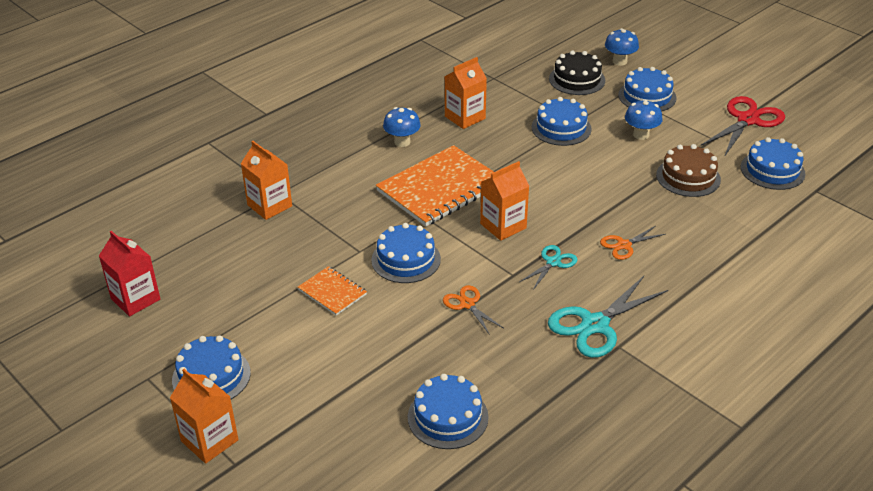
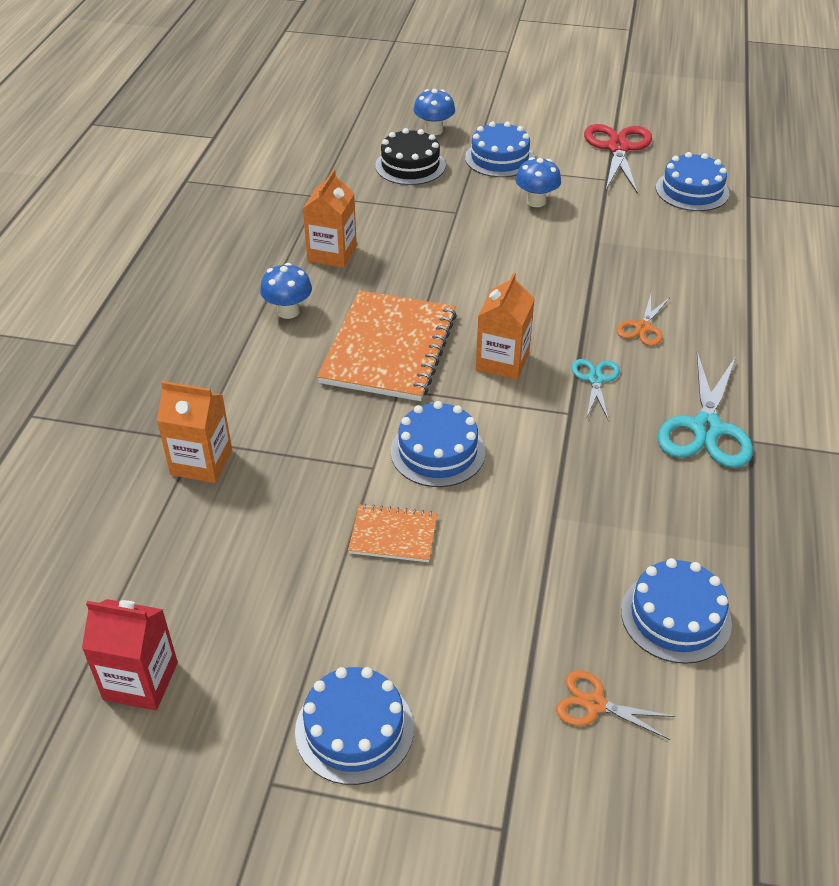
camera: 35 degrees left, 5 degrees up
(209, 441) = (441, 818): orange carton -> none
(467, 304) = (558, 471): orange scissors -> orange scissors (595, 704)
(561, 128) = (449, 225): blue cake -> none
(688, 177) = (626, 228): brown cake -> none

#### Instructions for the task
Write out word for word only the lines from the one with "(561, 128) = (449, 225): blue cake -> none" to the end of the material, both ends included.

#### Exercise output
(561, 128) = (449, 225): blue cake -> none
(688, 177) = (626, 228): brown cake -> none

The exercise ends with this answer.